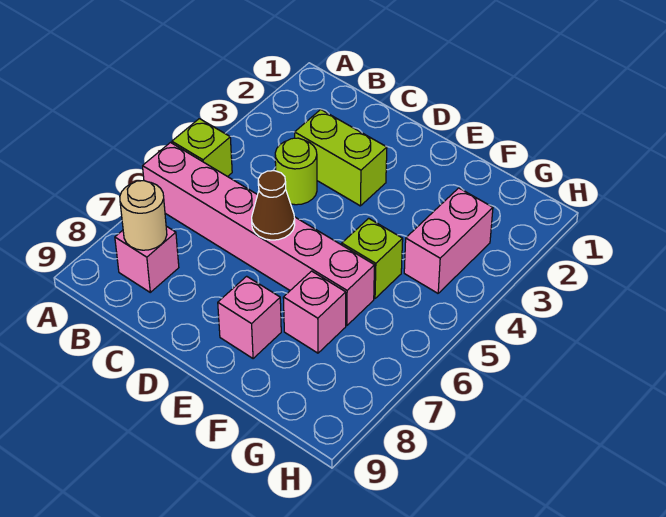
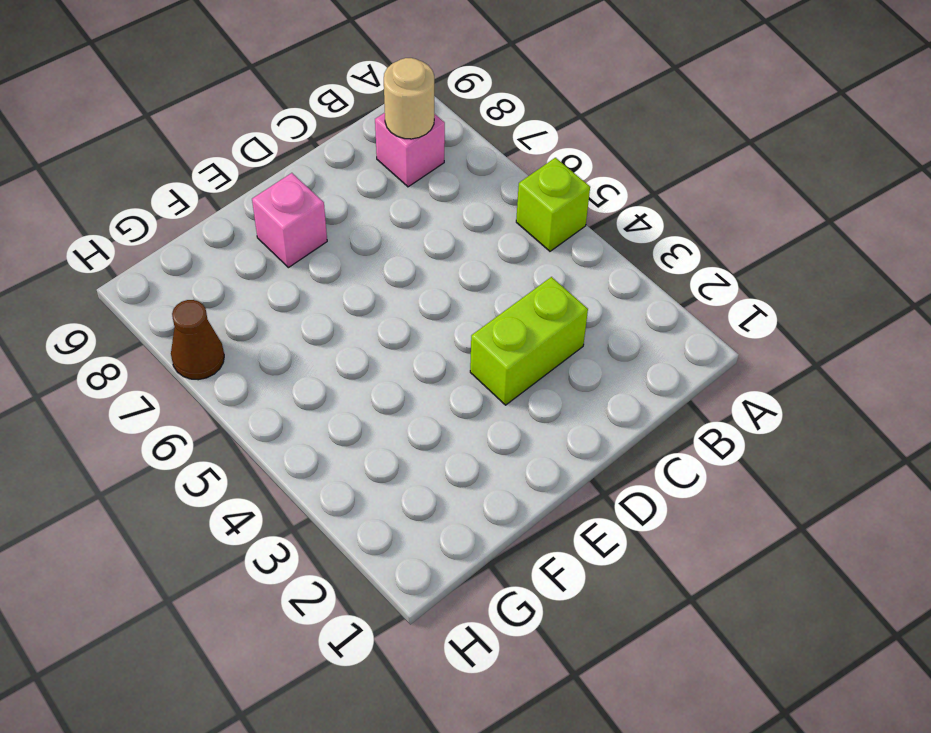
brown cone H7 level 1 -> brown cone D6 level 2
none -> pink brick A6:F6 level 1
none -> lime round brick C4 level 1

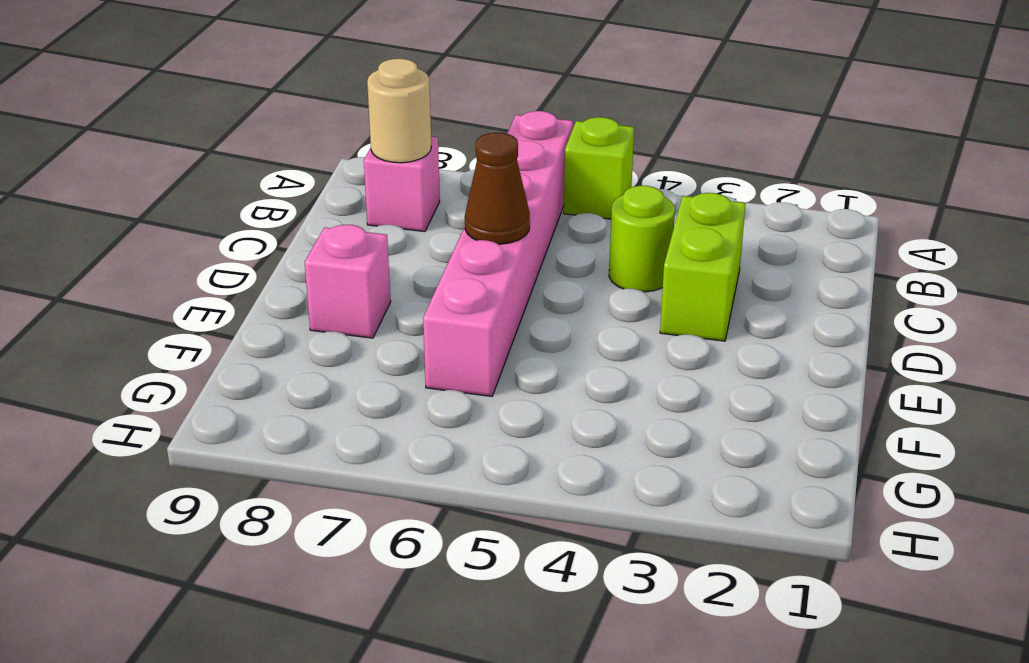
none -> lime brick F5 level 1
none -> pink brick F7 level 1

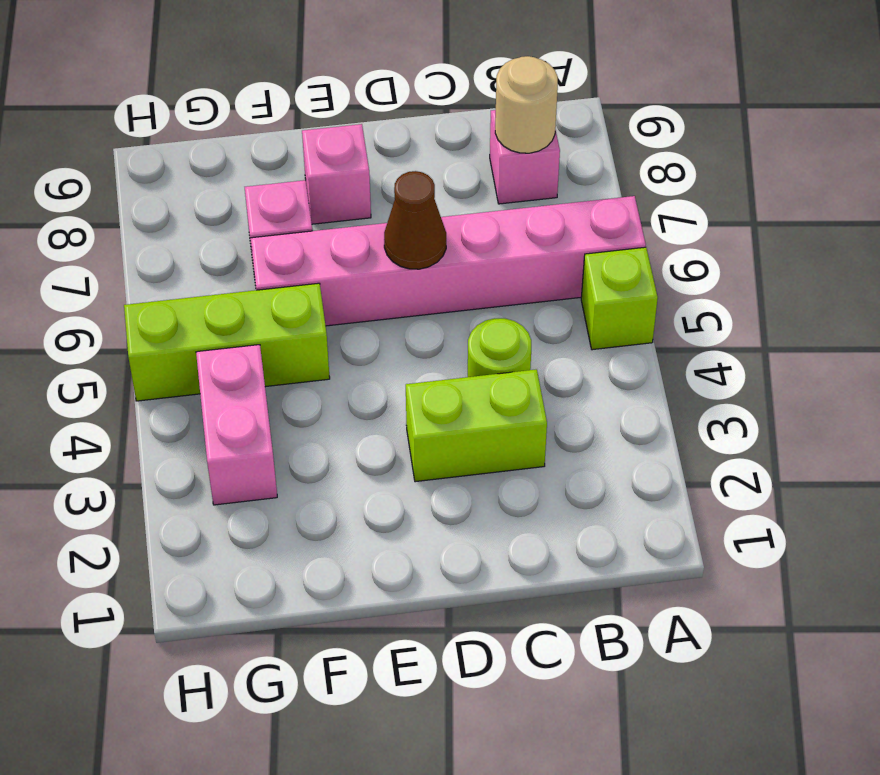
lime brick F5:H5 level 1 -> lime brick F5 level 1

[REQUIRED ACTION]
Return each line of the listing that holds the string "lime".

[TASK RESPONSE]
none -> lime round brick C4 level 1
none -> lime brick F5 level 1
lime brick F5:H5 level 1 -> lime brick F5 level 1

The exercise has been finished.